INFORMATION SHOWN>
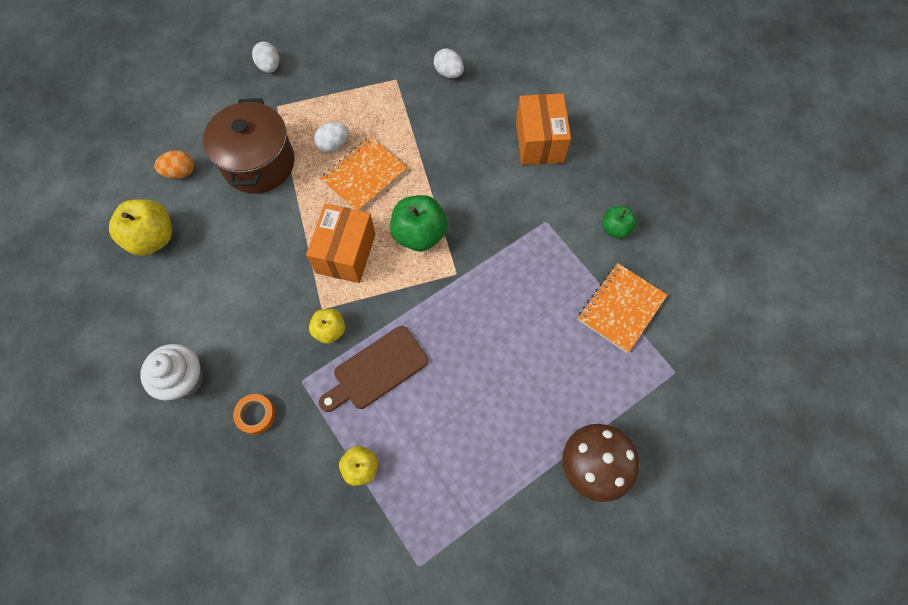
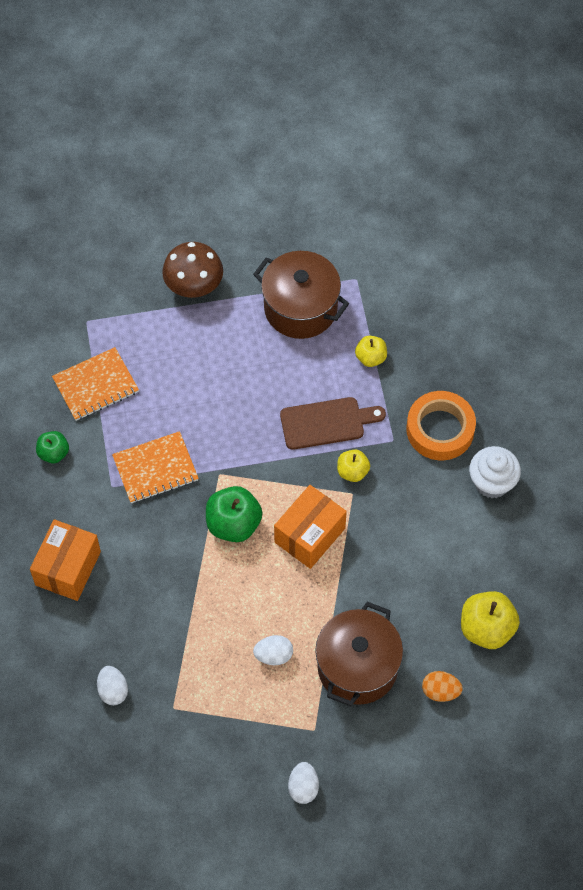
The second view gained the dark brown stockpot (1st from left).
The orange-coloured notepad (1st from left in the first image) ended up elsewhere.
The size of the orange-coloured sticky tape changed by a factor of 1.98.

ABOUT THIS TASK> Restate every line of the listing exactly. Pictures are not part of the copy.

OUTPUT OF THE TASK>
The second view gained the dark brown stockpot (1st from left).
The orange-coloured notepad (1st from left in the first image) ended up elsewhere.
The size of the orange-coloured sticky tape changed by a factor of 1.98.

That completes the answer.